[Opening DATA section]

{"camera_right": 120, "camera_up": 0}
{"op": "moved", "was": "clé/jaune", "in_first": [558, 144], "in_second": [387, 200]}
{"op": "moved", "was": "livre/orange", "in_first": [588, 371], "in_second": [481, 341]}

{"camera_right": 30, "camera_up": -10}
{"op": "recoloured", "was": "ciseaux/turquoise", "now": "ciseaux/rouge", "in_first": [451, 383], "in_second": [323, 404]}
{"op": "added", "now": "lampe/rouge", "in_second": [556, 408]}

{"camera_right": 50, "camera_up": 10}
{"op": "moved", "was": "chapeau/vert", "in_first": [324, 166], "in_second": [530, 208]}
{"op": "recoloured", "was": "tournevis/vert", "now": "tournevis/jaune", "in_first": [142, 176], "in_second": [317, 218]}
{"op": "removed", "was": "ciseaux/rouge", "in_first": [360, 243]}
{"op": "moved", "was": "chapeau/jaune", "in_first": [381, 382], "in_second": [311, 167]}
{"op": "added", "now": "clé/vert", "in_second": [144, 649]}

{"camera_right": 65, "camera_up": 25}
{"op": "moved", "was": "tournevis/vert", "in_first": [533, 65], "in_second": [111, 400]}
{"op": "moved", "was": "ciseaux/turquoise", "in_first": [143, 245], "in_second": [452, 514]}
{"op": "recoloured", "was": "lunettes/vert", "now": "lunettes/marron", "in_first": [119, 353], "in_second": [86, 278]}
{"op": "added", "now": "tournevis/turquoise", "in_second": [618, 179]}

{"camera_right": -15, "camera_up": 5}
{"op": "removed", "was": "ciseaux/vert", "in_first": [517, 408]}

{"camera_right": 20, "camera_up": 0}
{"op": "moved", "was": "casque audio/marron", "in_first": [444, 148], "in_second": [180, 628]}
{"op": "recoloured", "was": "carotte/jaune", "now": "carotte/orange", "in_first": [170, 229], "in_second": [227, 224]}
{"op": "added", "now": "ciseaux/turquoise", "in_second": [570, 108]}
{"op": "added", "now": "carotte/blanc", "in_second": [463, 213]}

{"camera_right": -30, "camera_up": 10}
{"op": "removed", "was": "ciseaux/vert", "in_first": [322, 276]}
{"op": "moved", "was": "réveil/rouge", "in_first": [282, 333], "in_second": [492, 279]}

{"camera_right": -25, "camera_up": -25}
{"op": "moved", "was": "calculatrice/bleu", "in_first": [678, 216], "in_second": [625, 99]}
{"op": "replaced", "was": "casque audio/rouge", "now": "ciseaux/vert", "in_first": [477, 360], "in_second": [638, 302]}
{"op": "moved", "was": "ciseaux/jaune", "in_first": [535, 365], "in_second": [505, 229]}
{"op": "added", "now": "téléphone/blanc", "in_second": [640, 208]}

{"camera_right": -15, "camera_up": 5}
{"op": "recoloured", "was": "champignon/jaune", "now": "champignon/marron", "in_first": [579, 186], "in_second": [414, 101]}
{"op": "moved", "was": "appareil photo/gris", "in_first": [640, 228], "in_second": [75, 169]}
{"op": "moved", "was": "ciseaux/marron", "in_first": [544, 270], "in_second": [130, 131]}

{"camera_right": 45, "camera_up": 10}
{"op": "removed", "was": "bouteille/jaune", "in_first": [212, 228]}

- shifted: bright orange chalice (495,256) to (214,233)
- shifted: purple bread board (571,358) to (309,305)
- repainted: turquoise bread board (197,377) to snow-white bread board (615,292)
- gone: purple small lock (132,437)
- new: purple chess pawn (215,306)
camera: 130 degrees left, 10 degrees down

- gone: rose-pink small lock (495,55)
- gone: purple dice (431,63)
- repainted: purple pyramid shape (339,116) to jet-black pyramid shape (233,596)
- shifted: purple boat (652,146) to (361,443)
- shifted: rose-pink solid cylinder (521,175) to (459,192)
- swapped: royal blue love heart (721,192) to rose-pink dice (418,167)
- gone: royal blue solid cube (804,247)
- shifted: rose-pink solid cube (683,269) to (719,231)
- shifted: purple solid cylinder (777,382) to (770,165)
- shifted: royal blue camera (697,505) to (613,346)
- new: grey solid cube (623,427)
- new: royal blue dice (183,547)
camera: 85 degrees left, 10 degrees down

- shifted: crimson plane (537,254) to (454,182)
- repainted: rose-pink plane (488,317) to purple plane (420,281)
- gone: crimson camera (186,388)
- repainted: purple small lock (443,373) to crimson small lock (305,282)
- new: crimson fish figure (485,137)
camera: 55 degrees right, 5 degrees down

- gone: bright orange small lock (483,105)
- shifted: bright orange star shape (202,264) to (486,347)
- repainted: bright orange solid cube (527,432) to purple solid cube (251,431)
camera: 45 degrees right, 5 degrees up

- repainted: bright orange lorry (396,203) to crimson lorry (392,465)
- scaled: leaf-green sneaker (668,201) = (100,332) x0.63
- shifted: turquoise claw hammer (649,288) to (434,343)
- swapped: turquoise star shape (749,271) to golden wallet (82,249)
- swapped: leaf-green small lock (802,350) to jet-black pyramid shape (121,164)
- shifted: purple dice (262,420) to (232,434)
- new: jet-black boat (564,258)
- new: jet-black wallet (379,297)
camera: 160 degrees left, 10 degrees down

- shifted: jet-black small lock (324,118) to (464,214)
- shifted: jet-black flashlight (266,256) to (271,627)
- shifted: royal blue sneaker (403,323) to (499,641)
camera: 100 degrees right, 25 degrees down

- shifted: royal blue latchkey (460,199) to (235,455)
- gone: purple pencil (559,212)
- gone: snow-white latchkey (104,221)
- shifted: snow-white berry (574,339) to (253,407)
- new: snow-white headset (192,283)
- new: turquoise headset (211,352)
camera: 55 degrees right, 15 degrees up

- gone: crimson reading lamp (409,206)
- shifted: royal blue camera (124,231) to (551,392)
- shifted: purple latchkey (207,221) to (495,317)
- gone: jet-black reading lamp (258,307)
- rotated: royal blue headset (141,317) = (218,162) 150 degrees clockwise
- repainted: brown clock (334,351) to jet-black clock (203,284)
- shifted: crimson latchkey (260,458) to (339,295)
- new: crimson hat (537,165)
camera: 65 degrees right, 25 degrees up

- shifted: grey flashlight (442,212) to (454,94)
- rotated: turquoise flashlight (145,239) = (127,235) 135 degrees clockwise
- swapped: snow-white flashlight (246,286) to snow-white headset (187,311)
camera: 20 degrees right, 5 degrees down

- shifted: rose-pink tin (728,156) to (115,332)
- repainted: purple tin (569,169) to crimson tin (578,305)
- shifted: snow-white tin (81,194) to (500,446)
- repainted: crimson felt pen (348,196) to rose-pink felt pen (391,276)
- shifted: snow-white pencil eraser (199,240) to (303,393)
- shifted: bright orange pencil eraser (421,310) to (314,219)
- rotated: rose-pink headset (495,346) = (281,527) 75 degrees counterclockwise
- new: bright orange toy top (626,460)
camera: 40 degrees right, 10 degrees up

[Closing DATA section]

#### ASSIGNMENT
Output the records above precisely.

#### SOLUTION TO THIS PROBLEM
{"camera_right": 120, "camera_up": 0}
{"op": "moved", "was": "clé/jaune", "in_first": [558, 144], "in_second": [387, 200]}
{"op": "moved", "was": "livre/orange", "in_first": [588, 371], "in_second": [481, 341]}

{"camera_right": 30, "camera_up": -10}
{"op": "recoloured", "was": "ciseaux/turquoise", "now": "ciseaux/rouge", "in_first": [451, 383], "in_second": [323, 404]}
{"op": "added", "now": "lampe/rouge", "in_second": [556, 408]}

{"camera_right": 50, "camera_up": 10}
{"op": "moved", "was": "chapeau/vert", "in_first": [324, 166], "in_second": [530, 208]}
{"op": "recoloured", "was": "tournevis/vert", "now": "tournevis/jaune", "in_first": [142, 176], "in_second": [317, 218]}
{"op": "removed", "was": "ciseaux/rouge", "in_first": [360, 243]}
{"op": "moved", "was": "chapeau/jaune", "in_first": [381, 382], "in_second": [311, 167]}
{"op": "added", "now": "clé/vert", "in_second": [144, 649]}

{"camera_right": 65, "camera_up": 25}
{"op": "moved", "was": "tournevis/vert", "in_first": [533, 65], "in_second": [111, 400]}
{"op": "moved", "was": "ciseaux/turquoise", "in_first": [143, 245], "in_second": [452, 514]}
{"op": "recoloured", "was": "lunettes/vert", "now": "lunettes/marron", "in_first": [119, 353], "in_second": [86, 278]}
{"op": "added", "now": "tournevis/turquoise", "in_second": [618, 179]}

{"camera_right": -15, "camera_up": 5}
{"op": "removed", "was": "ciseaux/vert", "in_first": [517, 408]}

{"camera_right": 20, "camera_up": 0}
{"op": "moved", "was": "casque audio/marron", "in_first": [444, 148], "in_second": [180, 628]}
{"op": "recoloured", "was": "carotte/jaune", "now": "carotte/orange", "in_first": [170, 229], "in_second": [227, 224]}
{"op": "added", "now": "ciseaux/turquoise", "in_second": [570, 108]}
{"op": "added", "now": "carotte/blanc", "in_second": [463, 213]}

{"camera_right": -30, "camera_up": 10}
{"op": "removed", "was": "ciseaux/vert", "in_first": [322, 276]}
{"op": "moved", "was": "réveil/rouge", "in_first": [282, 333], "in_second": [492, 279]}

{"camera_right": -25, "camera_up": -25}
{"op": "moved", "was": "calculatrice/bleu", "in_first": [678, 216], "in_second": [625, 99]}
{"op": "replaced", "was": "casque audio/rouge", "now": "ciseaux/vert", "in_first": [477, 360], "in_second": [638, 302]}
{"op": "moved", "was": "ciseaux/jaune", "in_first": [535, 365], "in_second": [505, 229]}
{"op": "added", "now": "téléphone/blanc", "in_second": [640, 208]}

{"camera_right": -15, "camera_up": 5}
{"op": "recoloured", "was": "champignon/jaune", "now": "champignon/marron", "in_first": [579, 186], "in_second": [414, 101]}
{"op": "moved", "was": "appareil photo/gris", "in_first": [640, 228], "in_second": [75, 169]}
{"op": "moved", "was": "ciseaux/marron", "in_first": [544, 270], "in_second": [130, 131]}

{"camera_right": 45, "camera_up": 10}
{"op": "removed", "was": "bouteille/jaune", "in_first": [212, 228]}

- shifted: bright orange chalice (495,256) to (214,233)
- shifted: purple bread board (571,358) to (309,305)
- repainted: turquoise bread board (197,377) to snow-white bread board (615,292)
- gone: purple small lock (132,437)
- new: purple chess pawn (215,306)
camera: 130 degrees left, 10 degrees down

- gone: rose-pink small lock (495,55)
- gone: purple dice (431,63)
- repainted: purple pyramid shape (339,116) to jet-black pyramid shape (233,596)
- shifted: purple boat (652,146) to (361,443)
- shifted: rose-pink solid cylinder (521,175) to (459,192)
- swapped: royal blue love heart (721,192) to rose-pink dice (418,167)
- gone: royal blue solid cube (804,247)
- shifted: rose-pink solid cube (683,269) to (719,231)
- shifted: purple solid cylinder (777,382) to (770,165)
- shifted: royal blue camera (697,505) to (613,346)
- new: grey solid cube (623,427)
- new: royal blue dice (183,547)
camera: 85 degrees left, 10 degrees down

- shifted: crimson plane (537,254) to (454,182)
- repainted: rose-pink plane (488,317) to purple plane (420,281)
- gone: crimson camera (186,388)
- repainted: purple small lock (443,373) to crimson small lock (305,282)
- new: crimson fish figure (485,137)
camera: 55 degrees right, 5 degrees down

- gone: bright orange small lock (483,105)
- shifted: bright orange star shape (202,264) to (486,347)
- repainted: bright orange solid cube (527,432) to purple solid cube (251,431)
camera: 45 degrees right, 5 degrees up

- repainted: bright orange lorry (396,203) to crimson lorry (392,465)
- scaled: leaf-green sneaker (668,201) = (100,332) x0.63
- shifted: turquoise claw hammer (649,288) to (434,343)
- swapped: turquoise star shape (749,271) to golden wallet (82,249)
- swapped: leaf-green small lock (802,350) to jet-black pyramid shape (121,164)
- shifted: purple dice (262,420) to (232,434)
- new: jet-black boat (564,258)
- new: jet-black wallet (379,297)
camera: 160 degrees left, 10 degrees down

- shifted: jet-black small lock (324,118) to (464,214)
- shifted: jet-black flashlight (266,256) to (271,627)
- shifted: royal blue sneaker (403,323) to (499,641)
camera: 100 degrees right, 25 degrees down

- shifted: royal blue latchkey (460,199) to (235,455)
- gone: purple pencil (559,212)
- gone: snow-white latchkey (104,221)
- shifted: snow-white berry (574,339) to (253,407)
- new: snow-white headset (192,283)
- new: turquoise headset (211,352)
camera: 55 degrees right, 15 degrees up

- gone: crimson reading lamp (409,206)
- shifted: royal blue camera (124,231) to (551,392)
- shifted: purple latchkey (207,221) to (495,317)
- gone: jet-black reading lamp (258,307)
- rotated: royal blue headset (141,317) = (218,162) 150 degrees clockwise
- repainted: brown clock (334,351) to jet-black clock (203,284)
- shifted: crimson latchkey (260,458) to (339,295)
- new: crimson hat (537,165)
camera: 65 degrees right, 25 degrees up

- shifted: grey flashlight (442,212) to (454,94)
- rotated: turquoise flashlight (145,239) = (127,235) 135 degrees clockwise
- swapped: snow-white flashlight (246,286) to snow-white headset (187,311)
camera: 20 degrees right, 5 degrees down

- shifted: rose-pink tin (728,156) to (115,332)
- repainted: purple tin (569,169) to crimson tin (578,305)
- shifted: snow-white tin (81,194) to (500,446)
- repainted: crimson felt pen (348,196) to rose-pink felt pen (391,276)
- shifted: snow-white pencil eraser (199,240) to (303,393)
- shifted: bright orange pencil eraser (421,310) to (314,219)
- rotated: rose-pink headset (495,346) = (281,527) 75 degrees counterclockwise
- new: bright orange toy top (626,460)
camera: 40 degrees right, 10 degrees up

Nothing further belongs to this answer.